[Stored data]
#####

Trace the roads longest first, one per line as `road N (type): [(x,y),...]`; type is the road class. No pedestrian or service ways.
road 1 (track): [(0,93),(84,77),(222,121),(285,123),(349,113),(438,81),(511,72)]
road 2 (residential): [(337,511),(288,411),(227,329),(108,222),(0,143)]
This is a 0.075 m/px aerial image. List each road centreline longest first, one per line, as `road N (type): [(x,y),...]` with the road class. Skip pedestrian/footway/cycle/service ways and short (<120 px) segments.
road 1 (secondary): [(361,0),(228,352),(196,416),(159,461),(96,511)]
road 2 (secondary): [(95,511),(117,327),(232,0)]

#####

▶ **SHORT PROBLEM**
Write out the material again, replacing "pedestrian" with "walking" everywhere and keeping all else the same.

▶ **REPLY TO THE EXERCISE**
Trace the roads longest first, one per line as `road N (type): [(x,y),...]`; type is the road class. No walking or service ways.
road 1 (track): [(0,93),(84,77),(222,121),(285,123),(349,113),(438,81),(511,72)]
road 2 (residential): [(337,511),(288,411),(227,329),(108,222),(0,143)]
This is a 0.075 m/px aerial image. List each road centreline longest first, one per line, as `road N (type): [(x,y),...]` with the road class. Skip walking/footway/cycle/service ways and short (<120 px) segments.
road 1 (secondary): [(361,0),(228,352),(196,416),(159,461),(96,511)]
road 2 (secondary): [(95,511),(117,327),(232,0)]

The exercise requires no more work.